Object tracking records:
::::

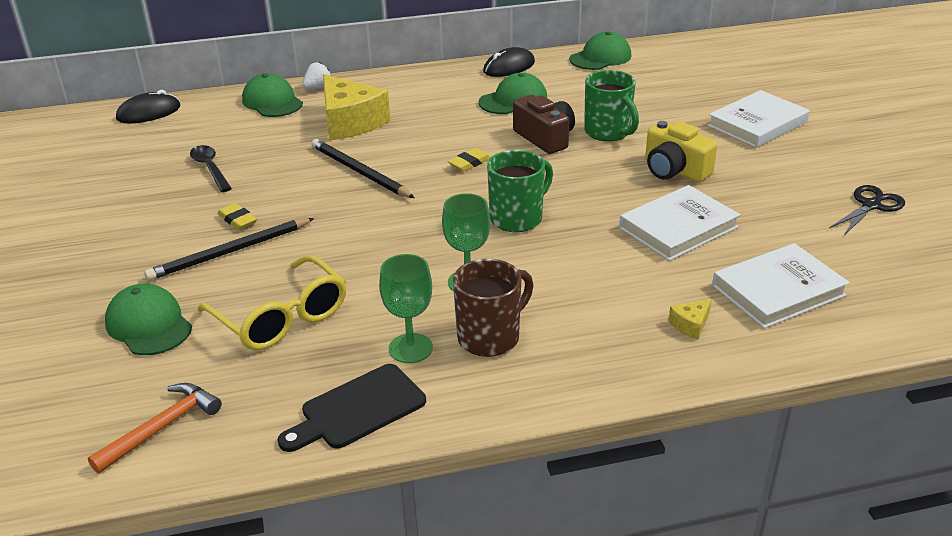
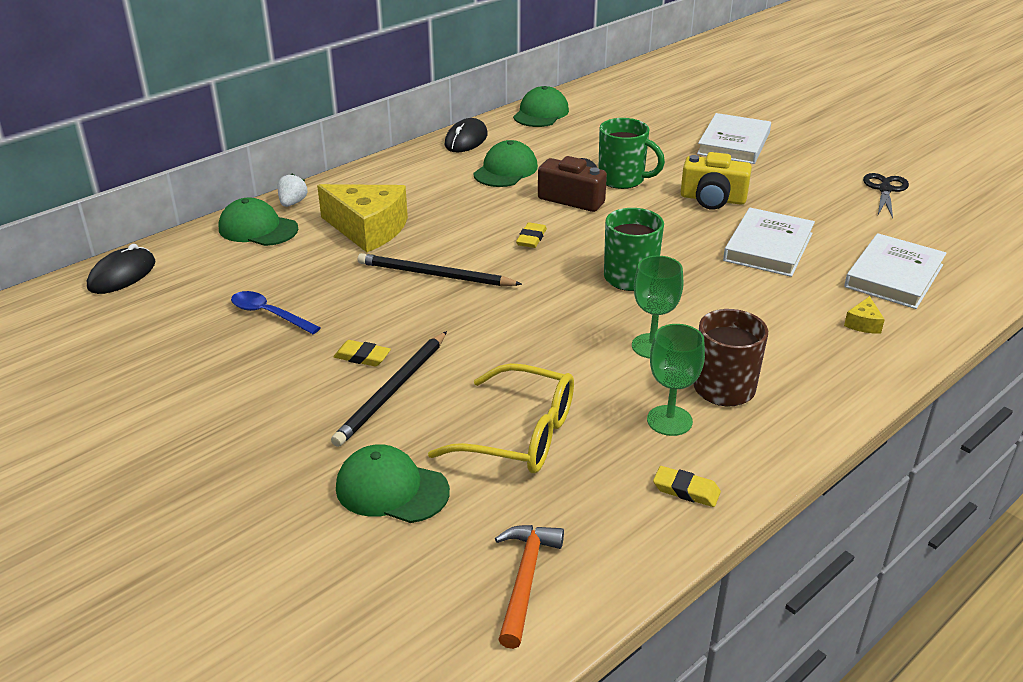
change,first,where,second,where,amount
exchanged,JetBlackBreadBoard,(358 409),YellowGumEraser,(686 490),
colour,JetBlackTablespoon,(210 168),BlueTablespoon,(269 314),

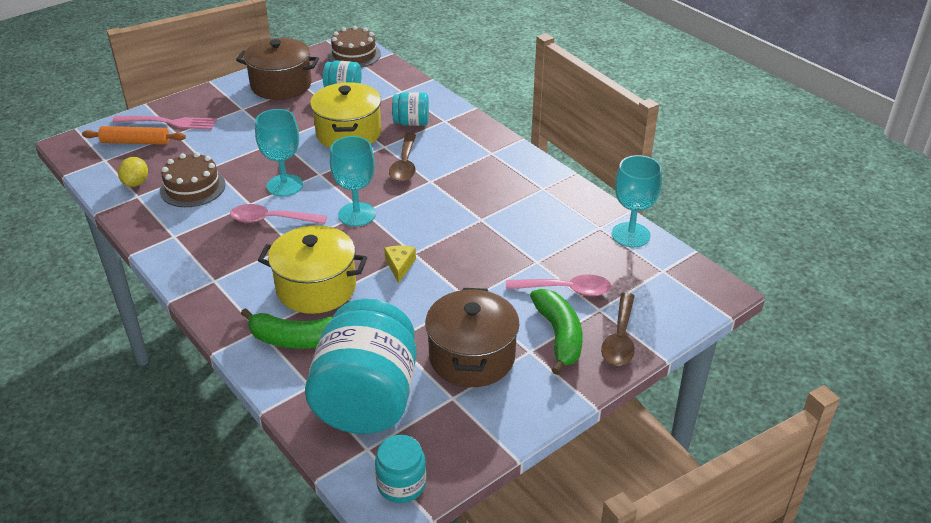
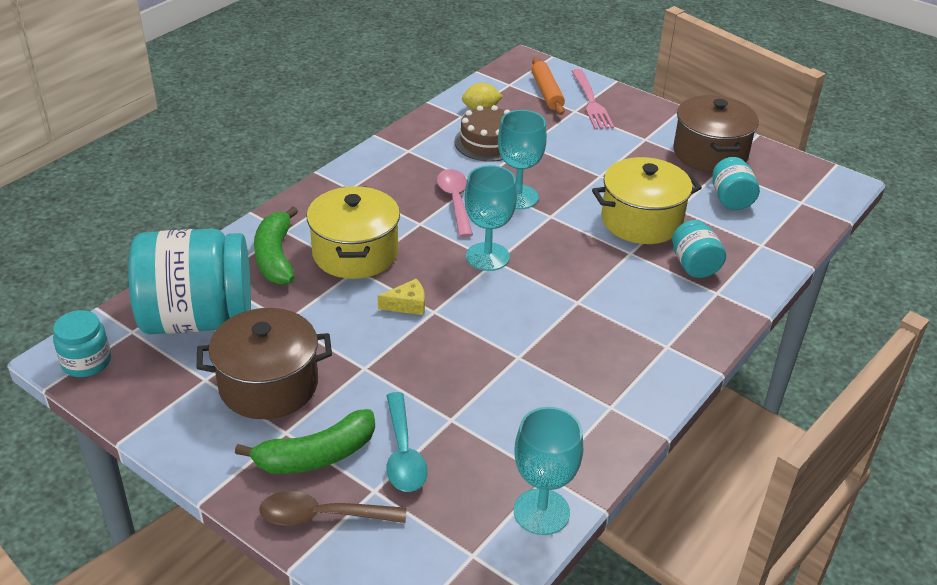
change,first,where,second,where,amount
missing,BrownGateau,(354 55),,,
missing,BrownTablespoon,(405 164),,,
colour,RosePinkTablespoon,(565 290),AquaTablespoon,(403 453),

::::

▶ _WHAT THE TASK ASKS_
Except for the pictures, give the data again word for word.

▶ _EXERCISE RESULT_
change,first,where,second,where,amount
exchanged,JetBlackBreadBoard,(358 409),YellowGumEraser,(686 490),
colour,JetBlackTablespoon,(210 168),BlueTablespoon,(269 314),

change,first,where,second,where,amount
missing,BrownGateau,(354 55),,,
missing,BrownTablespoon,(405 164),,,
colour,RosePinkTablespoon,(565 290),AquaTablespoon,(403 453),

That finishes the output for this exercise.